### TASK REQUIREMENTS
Going through the entries below, count each line that holds "white" and give only the total.

[GIVEN RECORDS Boundary: Start]

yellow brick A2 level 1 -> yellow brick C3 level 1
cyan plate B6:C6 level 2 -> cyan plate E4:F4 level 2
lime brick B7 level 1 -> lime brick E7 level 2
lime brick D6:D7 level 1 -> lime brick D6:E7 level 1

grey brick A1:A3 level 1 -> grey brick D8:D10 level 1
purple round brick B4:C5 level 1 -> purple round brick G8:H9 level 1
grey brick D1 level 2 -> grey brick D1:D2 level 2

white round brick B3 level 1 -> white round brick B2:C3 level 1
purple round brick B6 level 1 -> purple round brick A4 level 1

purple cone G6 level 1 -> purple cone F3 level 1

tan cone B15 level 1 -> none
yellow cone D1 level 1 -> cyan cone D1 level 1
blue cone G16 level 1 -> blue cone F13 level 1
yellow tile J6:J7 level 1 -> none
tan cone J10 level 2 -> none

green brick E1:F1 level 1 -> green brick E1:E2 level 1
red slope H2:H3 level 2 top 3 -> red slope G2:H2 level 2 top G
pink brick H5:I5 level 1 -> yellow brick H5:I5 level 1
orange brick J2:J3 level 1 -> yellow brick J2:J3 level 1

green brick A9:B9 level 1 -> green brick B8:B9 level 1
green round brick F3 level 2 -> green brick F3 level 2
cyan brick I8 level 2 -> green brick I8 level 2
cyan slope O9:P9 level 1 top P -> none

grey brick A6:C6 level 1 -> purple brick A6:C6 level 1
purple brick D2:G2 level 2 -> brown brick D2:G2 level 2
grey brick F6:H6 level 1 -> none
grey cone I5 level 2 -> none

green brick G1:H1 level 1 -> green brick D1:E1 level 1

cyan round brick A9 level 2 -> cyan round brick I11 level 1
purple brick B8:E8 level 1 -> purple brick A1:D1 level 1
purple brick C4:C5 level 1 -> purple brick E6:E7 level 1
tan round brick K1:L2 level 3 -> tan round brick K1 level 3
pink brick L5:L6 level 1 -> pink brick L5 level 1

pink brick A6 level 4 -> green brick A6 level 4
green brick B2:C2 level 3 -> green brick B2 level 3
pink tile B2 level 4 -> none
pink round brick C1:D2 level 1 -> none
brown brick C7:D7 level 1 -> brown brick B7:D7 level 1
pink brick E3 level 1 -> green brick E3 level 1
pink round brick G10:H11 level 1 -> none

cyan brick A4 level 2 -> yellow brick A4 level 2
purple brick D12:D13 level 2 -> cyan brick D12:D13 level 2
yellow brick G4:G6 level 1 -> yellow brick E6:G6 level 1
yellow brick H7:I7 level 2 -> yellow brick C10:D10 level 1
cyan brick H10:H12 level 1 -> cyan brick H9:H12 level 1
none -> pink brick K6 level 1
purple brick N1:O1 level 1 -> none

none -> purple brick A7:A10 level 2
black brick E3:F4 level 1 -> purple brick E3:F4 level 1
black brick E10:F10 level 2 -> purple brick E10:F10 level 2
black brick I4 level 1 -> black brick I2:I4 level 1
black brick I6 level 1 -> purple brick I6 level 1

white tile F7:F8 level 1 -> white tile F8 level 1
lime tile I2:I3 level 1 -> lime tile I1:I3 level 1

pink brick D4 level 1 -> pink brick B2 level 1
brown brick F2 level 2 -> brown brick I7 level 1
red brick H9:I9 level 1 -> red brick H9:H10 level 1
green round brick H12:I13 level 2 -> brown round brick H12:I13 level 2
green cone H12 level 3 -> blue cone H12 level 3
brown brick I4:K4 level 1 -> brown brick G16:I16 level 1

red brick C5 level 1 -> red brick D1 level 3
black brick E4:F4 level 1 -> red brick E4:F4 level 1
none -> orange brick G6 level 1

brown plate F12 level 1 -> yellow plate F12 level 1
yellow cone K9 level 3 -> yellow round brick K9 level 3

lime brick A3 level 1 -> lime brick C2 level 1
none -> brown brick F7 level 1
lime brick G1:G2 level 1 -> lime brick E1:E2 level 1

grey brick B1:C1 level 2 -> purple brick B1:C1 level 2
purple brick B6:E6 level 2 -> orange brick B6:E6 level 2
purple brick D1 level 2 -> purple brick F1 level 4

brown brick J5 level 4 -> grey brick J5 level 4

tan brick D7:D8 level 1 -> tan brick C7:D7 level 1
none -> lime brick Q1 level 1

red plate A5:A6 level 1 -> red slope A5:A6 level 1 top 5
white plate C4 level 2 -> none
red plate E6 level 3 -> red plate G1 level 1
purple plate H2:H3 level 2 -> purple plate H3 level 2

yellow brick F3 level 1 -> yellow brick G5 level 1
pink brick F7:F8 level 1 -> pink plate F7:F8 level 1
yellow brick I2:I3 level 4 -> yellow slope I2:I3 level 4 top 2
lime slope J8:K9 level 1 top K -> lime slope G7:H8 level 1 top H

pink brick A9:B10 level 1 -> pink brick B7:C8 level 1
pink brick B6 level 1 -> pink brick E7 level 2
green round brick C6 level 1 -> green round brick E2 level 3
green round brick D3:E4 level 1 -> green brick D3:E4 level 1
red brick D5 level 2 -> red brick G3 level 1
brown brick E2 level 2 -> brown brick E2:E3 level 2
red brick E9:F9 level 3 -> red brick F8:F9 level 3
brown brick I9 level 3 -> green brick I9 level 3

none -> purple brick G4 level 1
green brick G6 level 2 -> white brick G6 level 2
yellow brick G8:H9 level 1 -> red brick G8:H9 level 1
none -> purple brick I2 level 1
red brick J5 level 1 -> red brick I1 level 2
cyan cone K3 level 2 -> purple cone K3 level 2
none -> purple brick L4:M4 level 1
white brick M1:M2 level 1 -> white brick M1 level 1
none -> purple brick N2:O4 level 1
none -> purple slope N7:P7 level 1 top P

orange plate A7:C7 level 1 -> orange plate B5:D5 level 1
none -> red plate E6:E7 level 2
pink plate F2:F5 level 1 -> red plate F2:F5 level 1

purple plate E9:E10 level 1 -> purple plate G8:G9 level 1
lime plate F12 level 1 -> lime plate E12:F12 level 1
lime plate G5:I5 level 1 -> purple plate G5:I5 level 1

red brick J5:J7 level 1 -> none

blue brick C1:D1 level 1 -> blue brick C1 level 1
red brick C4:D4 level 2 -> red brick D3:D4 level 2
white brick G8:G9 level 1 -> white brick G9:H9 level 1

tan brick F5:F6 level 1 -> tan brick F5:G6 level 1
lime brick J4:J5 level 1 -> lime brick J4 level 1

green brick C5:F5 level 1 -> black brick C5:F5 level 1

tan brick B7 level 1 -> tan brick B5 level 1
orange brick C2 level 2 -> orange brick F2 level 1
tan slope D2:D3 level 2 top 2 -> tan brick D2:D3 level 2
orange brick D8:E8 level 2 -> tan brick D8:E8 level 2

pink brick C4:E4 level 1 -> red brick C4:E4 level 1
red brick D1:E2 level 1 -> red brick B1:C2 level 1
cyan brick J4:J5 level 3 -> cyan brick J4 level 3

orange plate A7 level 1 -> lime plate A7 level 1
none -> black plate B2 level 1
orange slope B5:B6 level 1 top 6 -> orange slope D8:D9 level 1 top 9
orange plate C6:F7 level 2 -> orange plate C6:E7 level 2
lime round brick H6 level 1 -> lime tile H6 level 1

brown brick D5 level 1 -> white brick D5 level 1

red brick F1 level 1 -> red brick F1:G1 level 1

[GIVEN RECORDS Boundary: End]

### YOUR SOLUTION
7